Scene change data
★ ★ ★ ★ ★

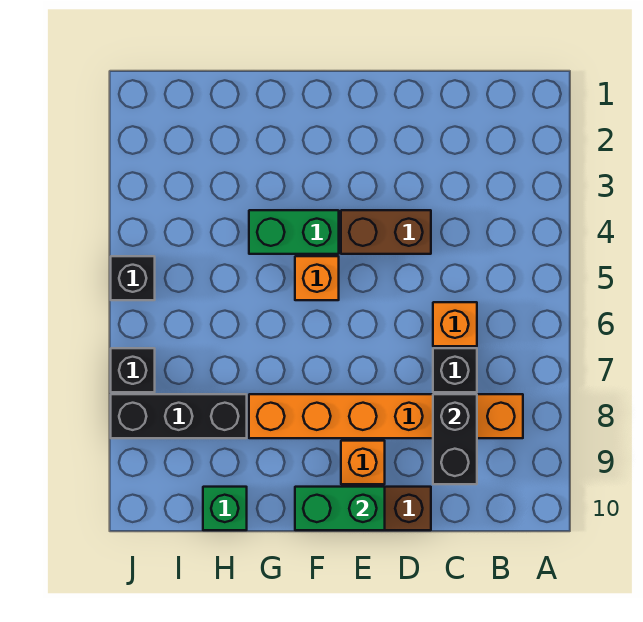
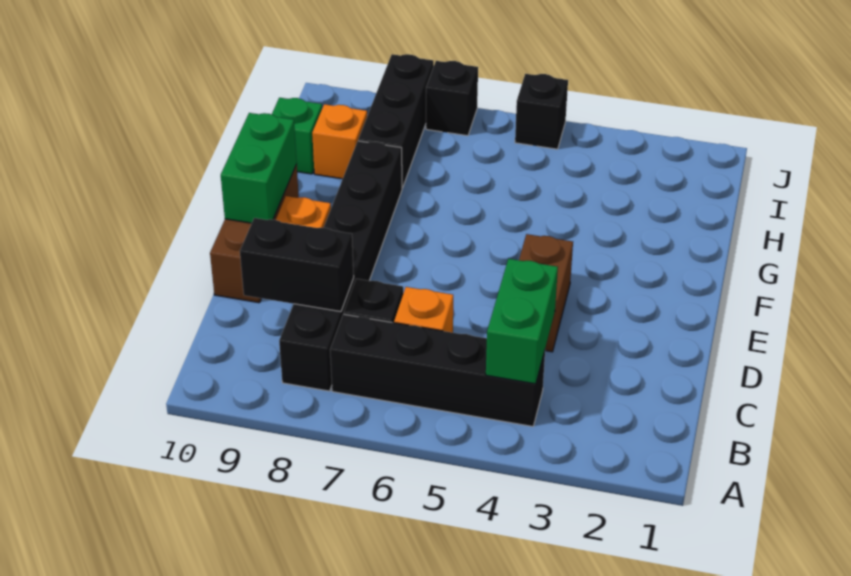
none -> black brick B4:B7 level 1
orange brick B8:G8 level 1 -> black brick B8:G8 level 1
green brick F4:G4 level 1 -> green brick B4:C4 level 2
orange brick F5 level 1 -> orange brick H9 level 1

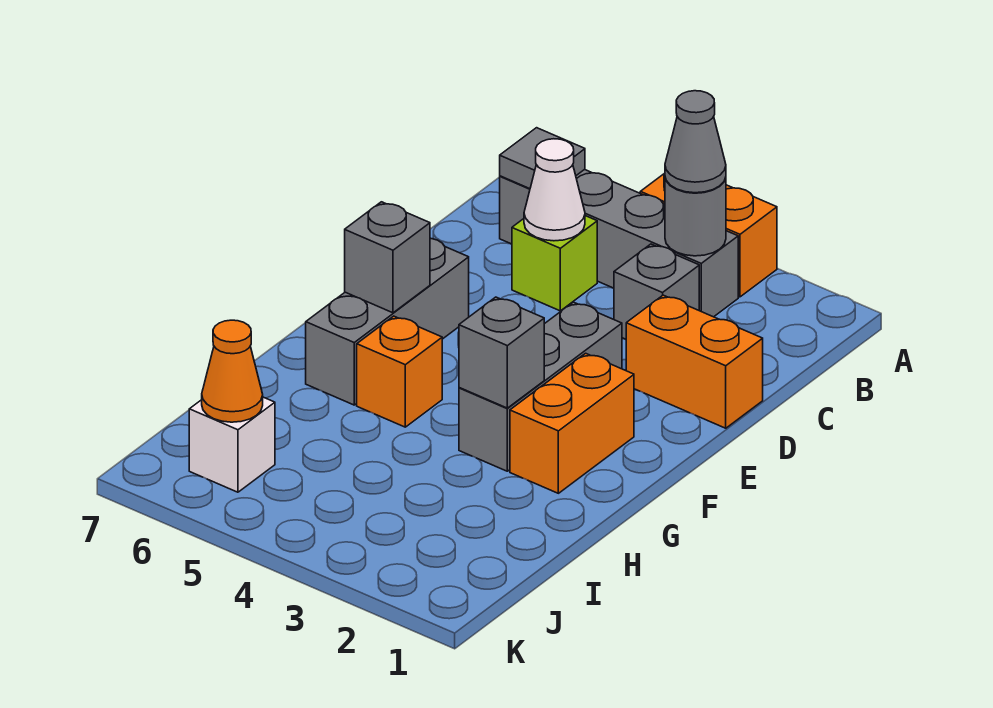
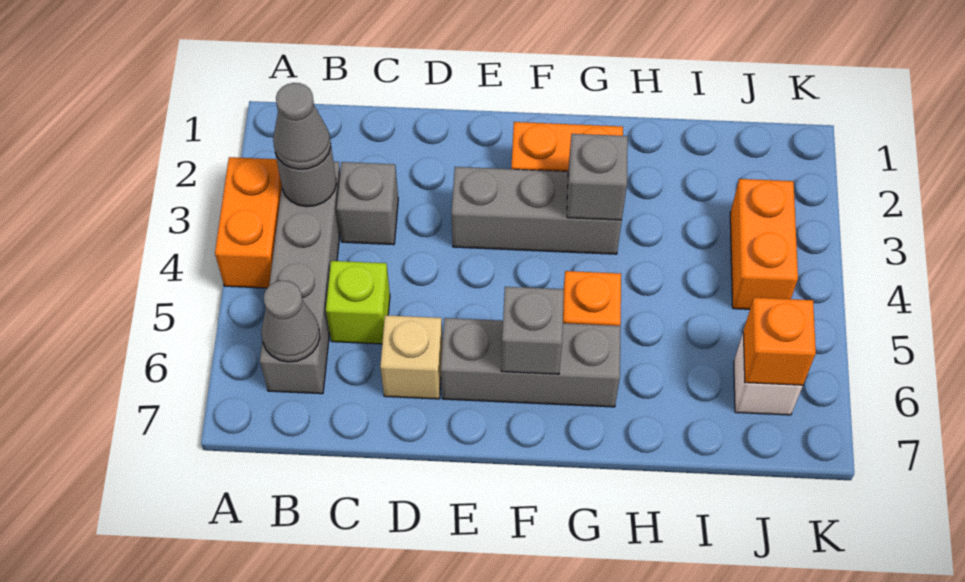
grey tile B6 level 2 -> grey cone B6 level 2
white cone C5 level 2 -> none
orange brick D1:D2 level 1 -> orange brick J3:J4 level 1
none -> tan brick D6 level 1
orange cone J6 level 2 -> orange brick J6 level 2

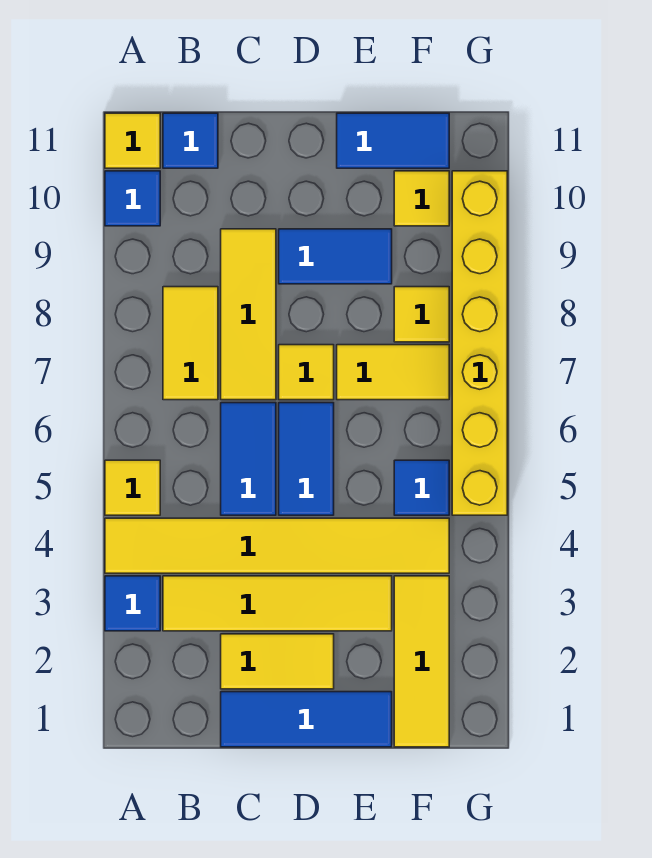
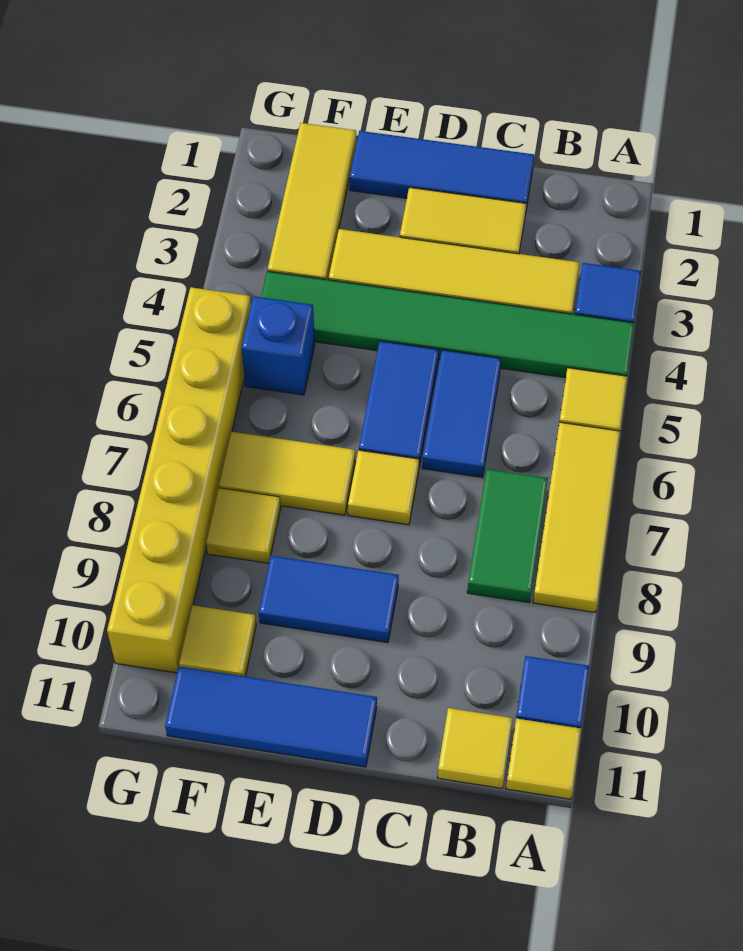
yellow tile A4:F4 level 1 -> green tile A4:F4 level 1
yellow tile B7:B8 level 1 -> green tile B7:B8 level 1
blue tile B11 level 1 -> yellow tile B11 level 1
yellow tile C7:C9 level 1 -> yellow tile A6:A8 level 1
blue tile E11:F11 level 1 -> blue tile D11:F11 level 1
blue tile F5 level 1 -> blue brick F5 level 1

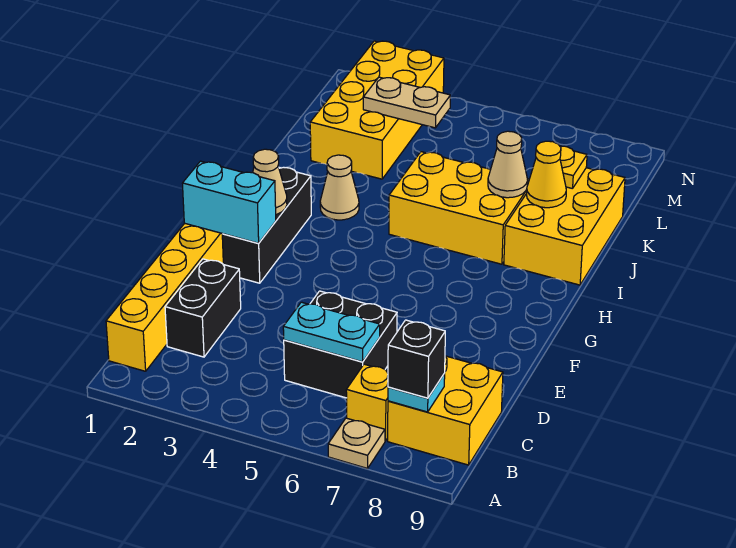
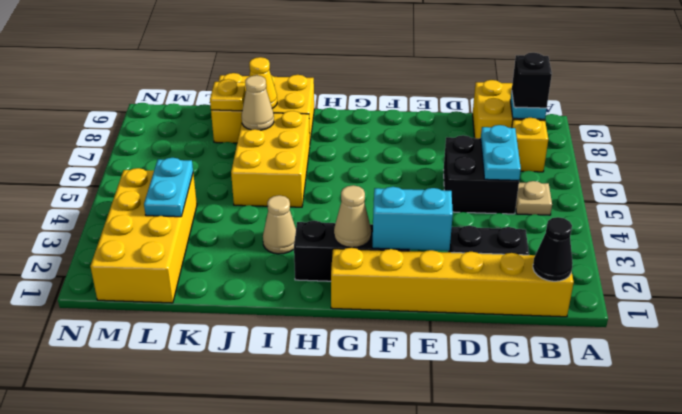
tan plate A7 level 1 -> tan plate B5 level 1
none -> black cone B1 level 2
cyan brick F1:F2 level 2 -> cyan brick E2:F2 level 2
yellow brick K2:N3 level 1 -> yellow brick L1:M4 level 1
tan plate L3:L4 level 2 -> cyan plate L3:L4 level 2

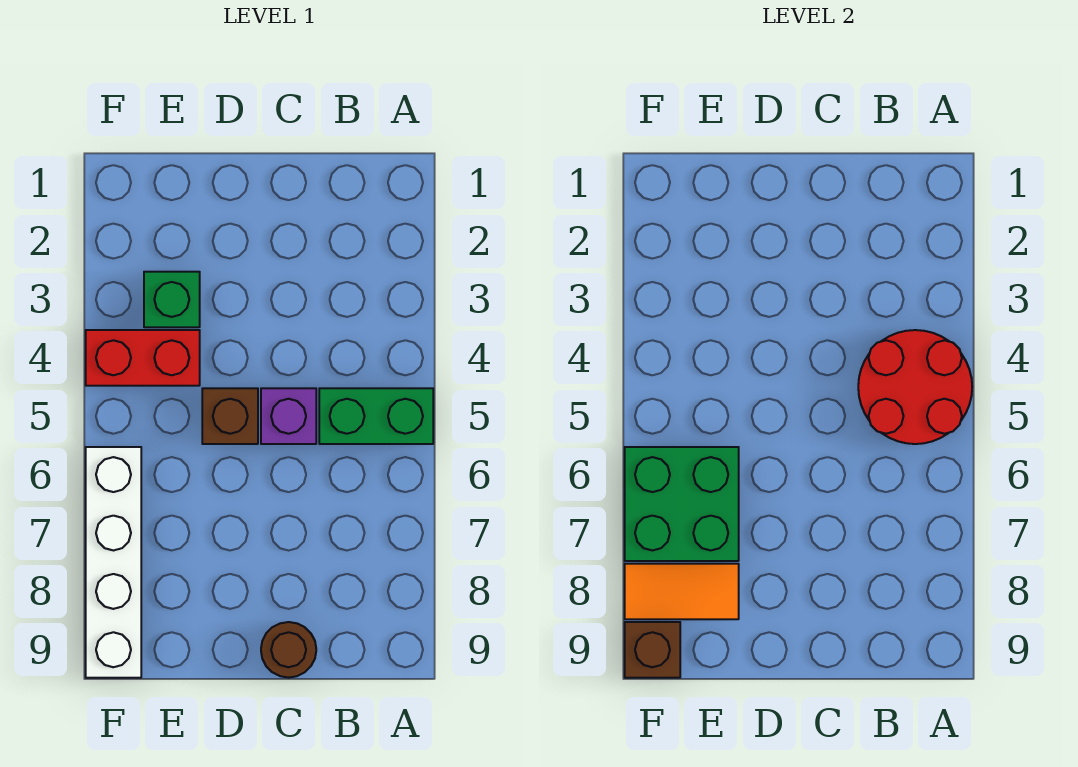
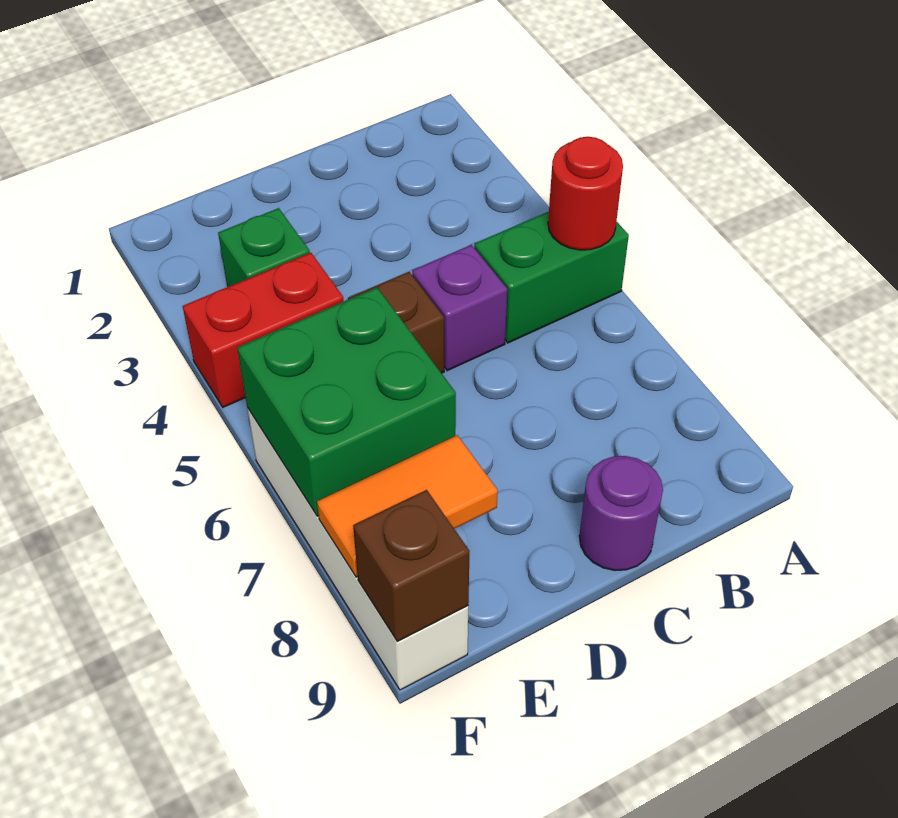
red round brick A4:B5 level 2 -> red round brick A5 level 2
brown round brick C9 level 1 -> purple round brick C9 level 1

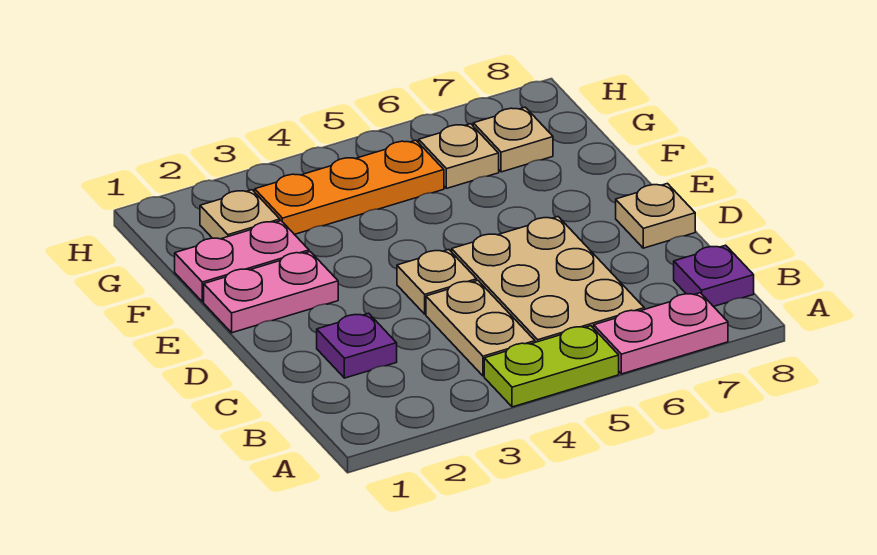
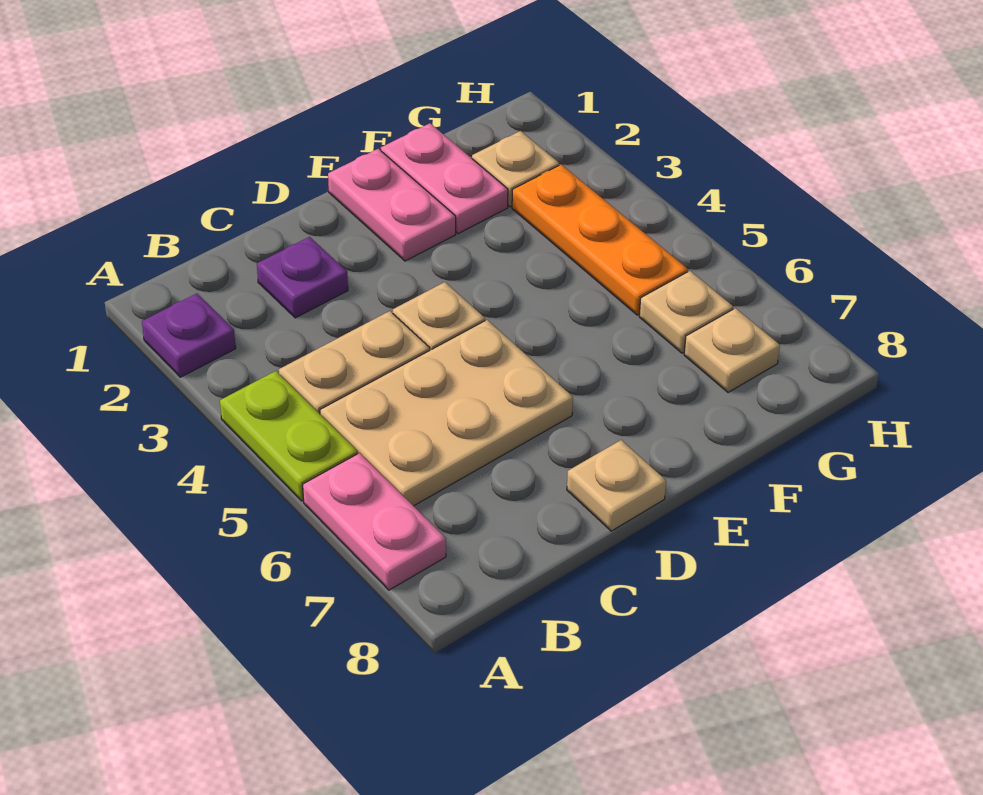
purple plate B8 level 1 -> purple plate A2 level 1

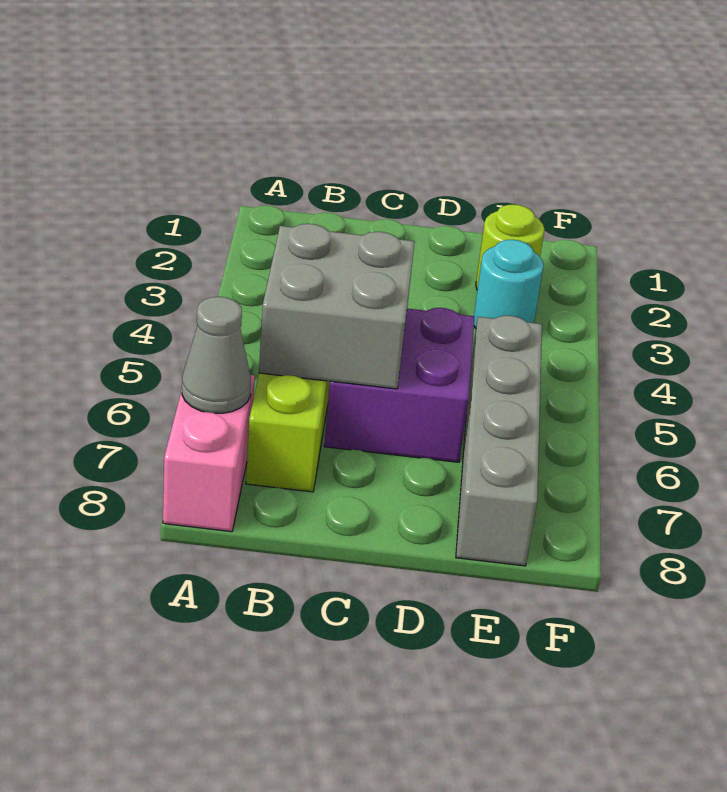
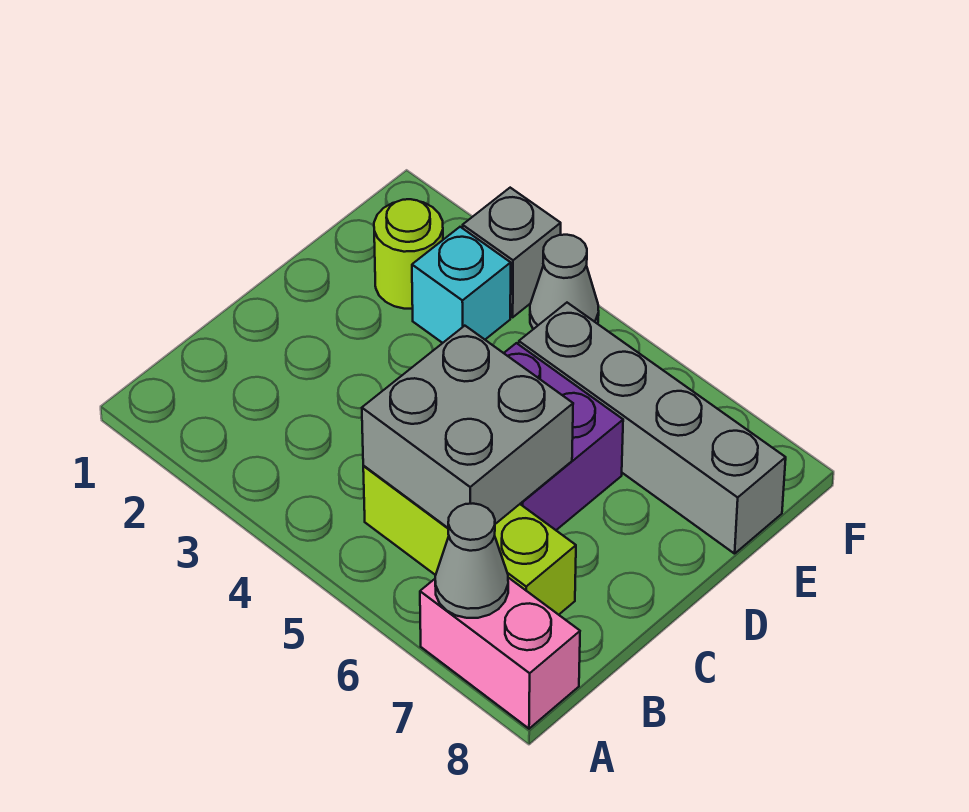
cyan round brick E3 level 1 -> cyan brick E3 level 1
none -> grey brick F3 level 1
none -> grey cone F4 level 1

★ ★ ★ ★ ★

Work instruction -
Word for word, repeat all the data, but not its images.

Written reply -
none -> black brick B4:B7 level 1
orange brick B8:G8 level 1 -> black brick B8:G8 level 1
green brick F4:G4 level 1 -> green brick B4:C4 level 2
orange brick F5 level 1 -> orange brick H9 level 1

grey tile B6 level 2 -> grey cone B6 level 2
white cone C5 level 2 -> none
orange brick D1:D2 level 1 -> orange brick J3:J4 level 1
none -> tan brick D6 level 1
orange cone J6 level 2 -> orange brick J6 level 2

yellow tile A4:F4 level 1 -> green tile A4:F4 level 1
yellow tile B7:B8 level 1 -> green tile B7:B8 level 1
blue tile B11 level 1 -> yellow tile B11 level 1
yellow tile C7:C9 level 1 -> yellow tile A6:A8 level 1
blue tile E11:F11 level 1 -> blue tile D11:F11 level 1
blue tile F5 level 1 -> blue brick F5 level 1

tan plate A7 level 1 -> tan plate B5 level 1
none -> black cone B1 level 2
cyan brick F1:F2 level 2 -> cyan brick E2:F2 level 2
yellow brick K2:N3 level 1 -> yellow brick L1:M4 level 1
tan plate L3:L4 level 2 -> cyan plate L3:L4 level 2

red round brick A4:B5 level 2 -> red round brick A5 level 2
brown round brick C9 level 1 -> purple round brick C9 level 1

purple plate B8 level 1 -> purple plate A2 level 1

cyan round brick E3 level 1 -> cyan brick E3 level 1
none -> grey brick F3 level 1
none -> grey cone F4 level 1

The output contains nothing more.